#### Task:
For the entries below, state how many lines contain the string "semicircle". Add nothing else.

#### Data section:

+-------+

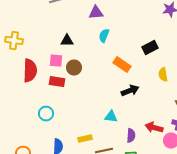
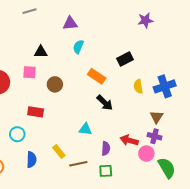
brown circle: (74, 68) -> (55, 84), moved
red rectangle: (57, 82) -> (36, 112), moved
black arrow: (130, 91) -> (105, 103), turned 66
cyan circle: (46, 114) -> (17, 134), moved
yellow rectangle: (85, 139) -> (59, 151), turned 64

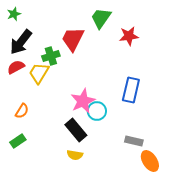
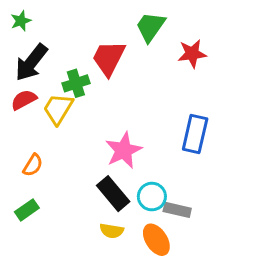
cyan circle: (97, 111) -> (152, 197), moved
gray rectangle: (134, 141) -> (177, 210), moved
orange ellipse: (150, 161) -> (156, 240), moved

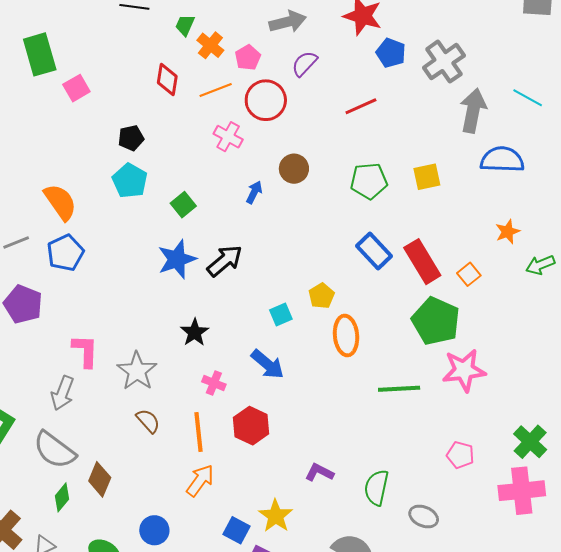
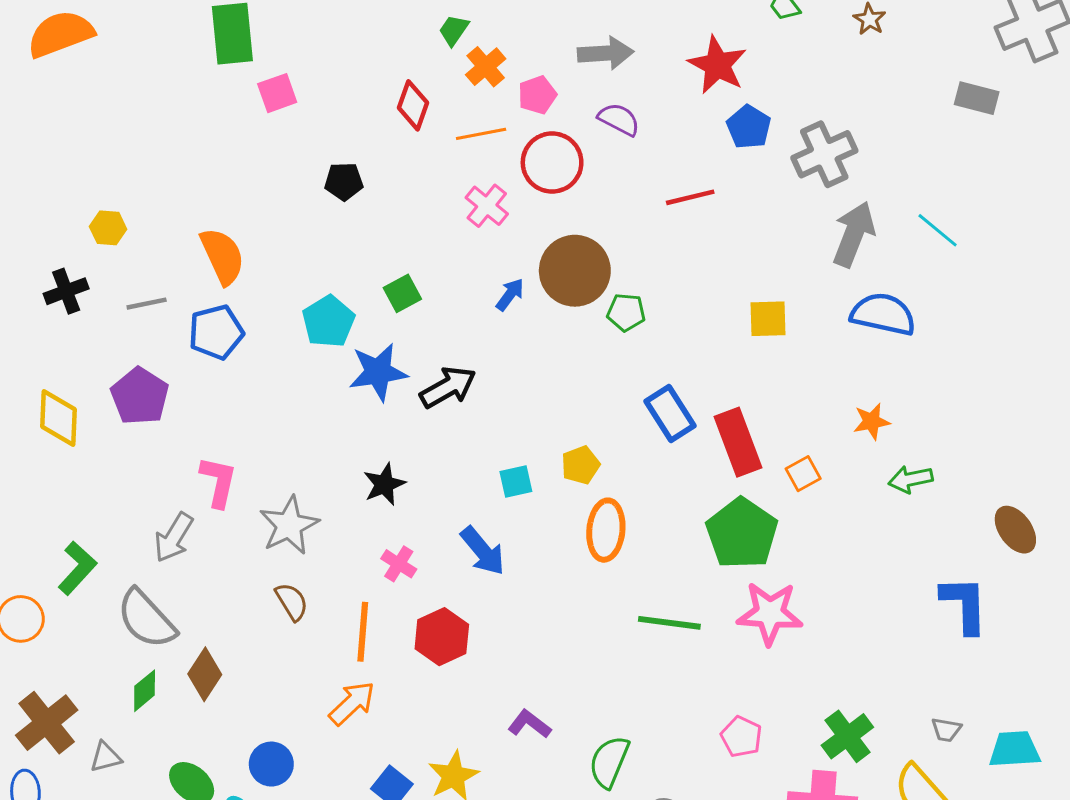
purple semicircle: (304, 64) -> (619, 119), turned 64
brown circle: (294, 169) -> (575, 271), size x1.6
cyan pentagon: (130, 181) -> (328, 321), moved
green pentagon: (369, 181) -> (626, 312), moved, size x0.7

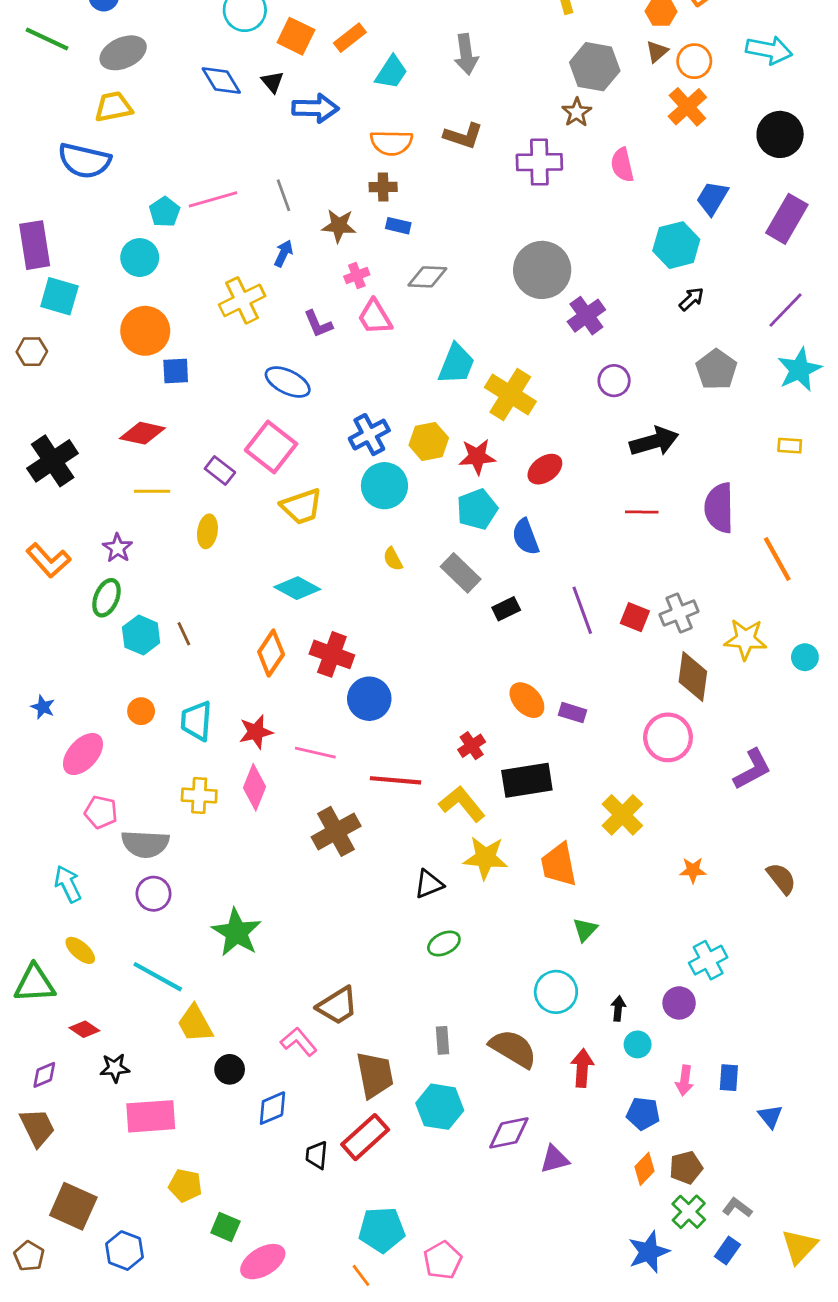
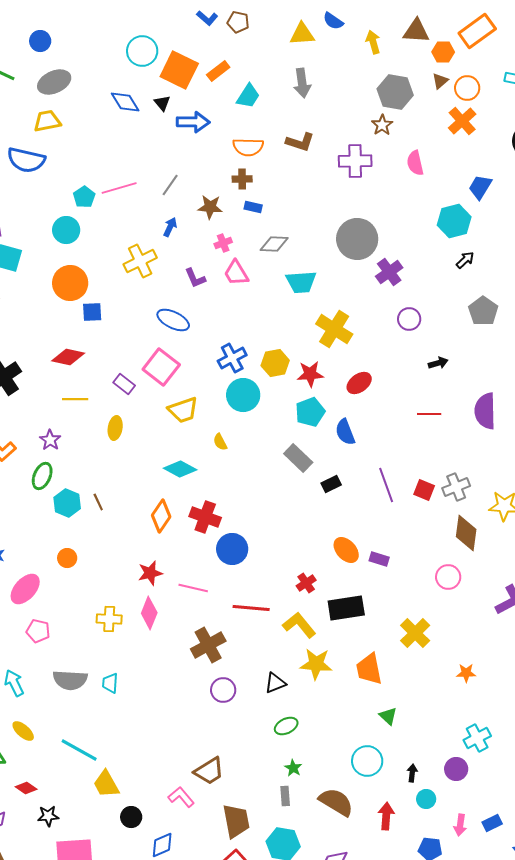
orange square: (296, 36) -> (179, 70), size x1.4
gray line: (284, 195) -> (170, 185), turned 55
cyan trapezoid: (456, 364) -> (301, 282), moved, turned 64
black arrow: (654, 441) -> (438, 363), size x0.6
yellow semicircle: (393, 559) -> (220, 442), moved
cyan trapezoid: (196, 721) -> (110, 683), moved, size x0.7
pink circle: (668, 737) -> (448, 577), size x0.7
gray semicircle: (145, 844) -> (70, 680), moved
purple circle: (154, 894) -> (223, 690), moved
green triangle: (585, 930) -> (388, 716), turned -30
green star: (236, 932) -> (293, 768), moved, size x0.5
blue rectangle: (729, 1078) -> (492, 823), turned 60

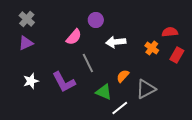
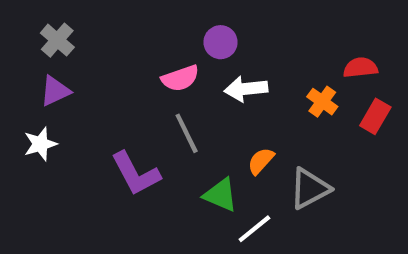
purple circle: (96, 20) -> (221, 42), moved
pink semicircle: (74, 37) -> (180, 78), moved, turned 30
white star: (31, 81) -> (40, 144), moved

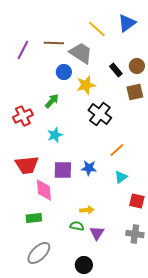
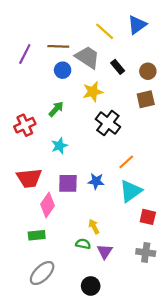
black rectangle: (116, 70) -> (118, 67), moved
blue circle: (64, 72) -> (63, 70), moved
cyan triangle: (121, 177) -> (131, 191), size x1.6
pink diamond: (44, 190) -> (47, 205), turned 40
yellow arrow: (87, 210) -> (94, 227), turned -112

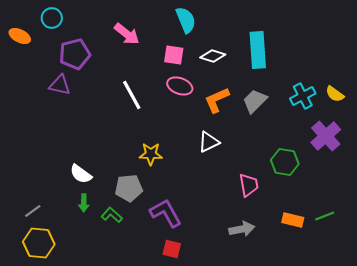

+-------+

#### Solution to the exercise:
4